Sort through the data and copy the lines holding the word "vessel".

####################

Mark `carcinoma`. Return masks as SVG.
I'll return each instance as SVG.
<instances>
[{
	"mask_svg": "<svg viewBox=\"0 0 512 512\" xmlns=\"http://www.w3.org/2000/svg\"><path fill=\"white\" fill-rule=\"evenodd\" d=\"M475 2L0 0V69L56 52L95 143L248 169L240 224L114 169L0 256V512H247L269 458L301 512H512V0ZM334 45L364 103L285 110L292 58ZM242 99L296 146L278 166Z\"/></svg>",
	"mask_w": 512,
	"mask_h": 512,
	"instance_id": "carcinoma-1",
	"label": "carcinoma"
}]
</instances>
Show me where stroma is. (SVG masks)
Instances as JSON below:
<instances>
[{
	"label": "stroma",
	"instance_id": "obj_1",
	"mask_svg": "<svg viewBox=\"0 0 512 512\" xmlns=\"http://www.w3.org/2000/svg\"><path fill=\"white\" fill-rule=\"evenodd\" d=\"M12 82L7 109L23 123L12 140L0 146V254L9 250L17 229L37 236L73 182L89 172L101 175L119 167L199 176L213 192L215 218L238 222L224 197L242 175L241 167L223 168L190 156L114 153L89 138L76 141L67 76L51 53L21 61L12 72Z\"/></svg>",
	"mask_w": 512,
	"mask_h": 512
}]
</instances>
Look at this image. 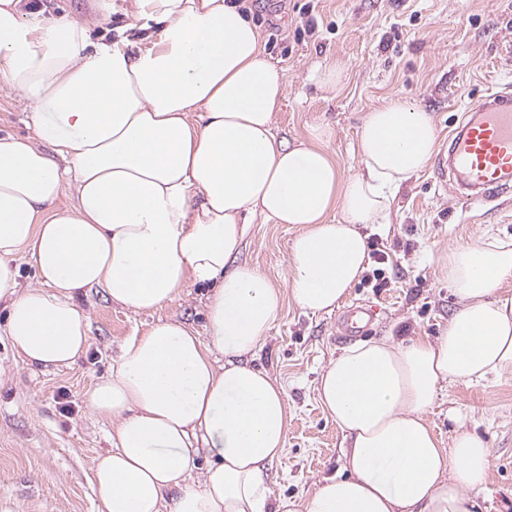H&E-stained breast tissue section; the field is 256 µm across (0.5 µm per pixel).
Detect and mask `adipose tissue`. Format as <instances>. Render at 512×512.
Wrapping results in <instances>:
<instances>
[{"instance_id": "ef3b65f1", "label": "adipose tissue", "mask_w": 512, "mask_h": 512, "mask_svg": "<svg viewBox=\"0 0 512 512\" xmlns=\"http://www.w3.org/2000/svg\"><path fill=\"white\" fill-rule=\"evenodd\" d=\"M0 0V90L29 104L34 134L0 137V306L25 362L68 366L89 339L75 302L103 288L138 313L212 285L206 330L162 321L121 346L85 403L112 426L93 463L100 512H472L491 450L459 427L443 448L428 420L444 383L512 371V242L450 247L442 271L459 302L440 336L347 347L318 400L345 433L344 474L303 500L273 498L285 453L283 386L252 363L285 300L332 311L368 264L370 224L429 163L432 115L397 98L366 112L360 170L342 175L332 131L278 138L283 82L238 0H124L125 45L89 25ZM70 205H60L63 183ZM292 224L277 286L237 262L256 218ZM29 250L24 288L14 256ZM208 464L198 470L199 453ZM200 482H193L194 471Z\"/></svg>"}]
</instances>
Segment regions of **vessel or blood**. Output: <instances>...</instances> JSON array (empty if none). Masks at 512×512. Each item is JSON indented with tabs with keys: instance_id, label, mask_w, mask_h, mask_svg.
Wrapping results in <instances>:
<instances>
[{
	"instance_id": "1",
	"label": "vessel or blood",
	"mask_w": 512,
	"mask_h": 512,
	"mask_svg": "<svg viewBox=\"0 0 512 512\" xmlns=\"http://www.w3.org/2000/svg\"><path fill=\"white\" fill-rule=\"evenodd\" d=\"M450 164H438L439 186H446L449 172L473 189V201L512 192V94L489 91L468 105L451 141ZM345 334L363 333L367 326L365 308L355 305L339 317Z\"/></svg>"
}]
</instances>
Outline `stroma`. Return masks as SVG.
I'll list each match as a JSON object with an SVG mask.
<instances>
[{"label":"stroma","instance_id":"1","mask_svg":"<svg viewBox=\"0 0 512 512\" xmlns=\"http://www.w3.org/2000/svg\"><path fill=\"white\" fill-rule=\"evenodd\" d=\"M259 27L279 68L284 99L275 131L303 138L310 126L332 130L330 150L342 174L359 163L357 133L366 112L399 97L431 112L436 157H447L449 131L465 106L489 88H512V0H262ZM340 61L346 83L323 99L307 76L315 65ZM295 228L257 223L240 258L277 285L287 276ZM389 260L387 283L360 279L346 304L378 309L370 338H436L457 309L441 260L450 246L480 235L512 241V194L469 204L456 186L439 188L433 167L405 182L387 223L366 227ZM208 288L187 284L177 301L133 313L91 288L77 301L89 325L88 347L68 367L26 364L6 332L0 308V512H98L93 459L111 449L109 422L92 415L84 391L107 376L120 347L159 321L203 330ZM336 313L311 315L293 302L281 313L253 363L283 384L291 411L285 455L272 468L274 496L301 500L324 475L338 472L347 442L323 411L315 391L321 369L342 352ZM459 412L467 430L487 440L491 466L469 490L477 512H512V371L477 385L452 383L428 414L443 446Z\"/></svg>","mask_w":512,"mask_h":512}]
</instances>
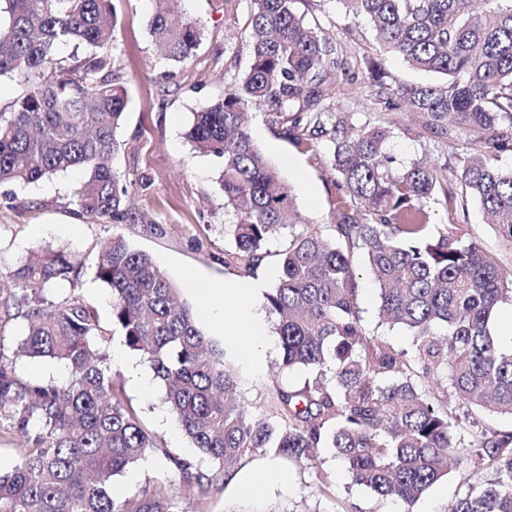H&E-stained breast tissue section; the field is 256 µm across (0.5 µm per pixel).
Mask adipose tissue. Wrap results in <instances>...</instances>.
Listing matches in <instances>:
<instances>
[{"label":"adipose tissue","instance_id":"1","mask_svg":"<svg viewBox=\"0 0 512 512\" xmlns=\"http://www.w3.org/2000/svg\"><path fill=\"white\" fill-rule=\"evenodd\" d=\"M192 289L201 296L204 317L233 345L251 365H259L260 352L268 337L256 318L253 302L256 287L239 283H201L192 281ZM235 494L257 499L275 488H287L288 474L272 461H263L255 469L236 475L231 482Z\"/></svg>","mask_w":512,"mask_h":512}]
</instances>
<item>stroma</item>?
<instances>
[{"label":"stroma","instance_id":"obj_1","mask_svg":"<svg viewBox=\"0 0 512 512\" xmlns=\"http://www.w3.org/2000/svg\"><path fill=\"white\" fill-rule=\"evenodd\" d=\"M116 13L114 67L125 85L128 97L123 121L117 131L120 149L112 160L124 183L130 184L136 210L147 217L138 224H116L103 218L79 215L72 191L80 175L69 172L31 184L0 185V273L14 269L33 252L66 245L75 253L82 268L78 288L62 286V293H75L95 303L104 327L110 328L108 350L124 348L120 332L111 328V296L96 277L101 245L112 234L125 236L130 245L149 254L166 276L181 289V299L192 310L201 307L190 289L191 275L210 281L241 282L240 273L224 265V227L234 223L232 211L225 209L219 186L220 161L197 152L186 133L194 112L221 98L247 71L249 49L236 34L246 21V12L227 16L224 0H180L182 14L195 21L203 33L196 55L179 65L165 59L151 42L148 23L154 0H113ZM301 11L318 20L326 32L344 43H356L370 60L402 82L415 85L441 83L437 73L413 69L399 58L383 54L376 47L367 20L348 15L340 0H303ZM367 80L338 83L329 95L335 106L354 113L357 123L390 122L393 134L388 151L397 162L424 160L438 168L454 166L457 156L470 149L467 135L447 139L422 133L421 118L404 109L379 111L369 95ZM249 131L256 146L279 171L289 186L306 224L281 229L267 244L269 255L253 276L264 293L275 287L279 258L292 238L305 228L317 229L325 238L334 235L336 176L324 150L309 151L297 146L271 125L262 110H253ZM439 230L455 229L468 233L506 267L512 266V241L487 224L481 208L469 204L467 219L452 223L444 209L433 217ZM359 274V305L366 330L388 342L395 350H411L413 336L402 328H388L377 318L378 294L366 272L363 260H356ZM271 336L265 348L261 370L252 369L230 350L225 360L236 373L240 394L256 417L266 416L271 381L281 359L276 319L262 298L254 302ZM110 364L124 385L126 398L137 409L143 422L155 433L161 445L173 453L197 458L189 438L170 415L163 401L164 388L154 383L151 390L139 384L149 372L146 361L129 365L118 359ZM322 467L332 484L330 495L314 488V472L304 466L287 464L290 479L287 490H273L260 500L233 496L227 487L217 486L208 503V512H344L357 506L359 512H399L398 503L380 500L364 487L347 478L342 464L330 449L319 451ZM486 469H450L418 501L414 512H445L460 492L463 481L481 482Z\"/></svg>","mask_w":512,"mask_h":512}]
</instances>
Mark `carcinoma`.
<instances>
[{"label": "carcinoma", "mask_w": 512, "mask_h": 512, "mask_svg": "<svg viewBox=\"0 0 512 512\" xmlns=\"http://www.w3.org/2000/svg\"><path fill=\"white\" fill-rule=\"evenodd\" d=\"M0 78L26 86L0 112V184L34 183L84 171L73 198L82 214L116 223L141 219L112 156L127 89L113 70L112 0H0ZM250 64L240 82L194 113L188 138L222 162L224 265L249 276L267 258L266 242L285 225L304 224L291 191L253 143L246 123L264 109L298 145L328 151L336 174L334 238L297 235L280 258L278 282L264 297L277 316L285 368L311 378H277L270 412L251 414L224 352L178 299L152 257L121 234L101 246L96 278L112 294V325L149 363L164 402L198 449L195 461L159 446L114 379L98 308L71 295L81 264L66 248L35 253L0 276V323L21 319L16 356L62 361L63 383L23 378L0 336V425L25 442L19 464L0 472V512H176L177 480L197 491V512L219 480L231 482L259 453L317 467L312 452L330 448L351 483L412 506L448 465L486 466L448 512H512V430L471 425L474 411L512 416V344L491 329L512 303V268L473 237L434 232L433 206L452 218L467 203L512 240V170L493 160L512 151V0H338L363 17L379 49L415 69L442 74L434 86L406 84L374 67L356 47L335 41L299 11L298 0H224ZM149 34L163 56L184 63L203 33L157 0ZM82 58L56 54L62 43ZM368 74L379 110L404 107L422 130L449 139L472 135L470 152L445 174L416 161L399 166L385 149L391 126L355 124L329 103L335 82ZM363 257L378 290V317L409 330L411 352L395 350L361 323L354 262ZM150 453L168 475L139 494L122 495L115 477Z\"/></svg>", "instance_id": "obj_1"}]
</instances>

####################

## [RESPONSE TO THE EXERCISE]
Segment regions of **vessel or blood**. Output: <instances>...</instances> JSON array (empty if none). Masks at 512×512. Each item is JSON indented with tabs with keys: instance_id, label, mask_w, mask_h, mask_svg.
	"label": "vessel or blood",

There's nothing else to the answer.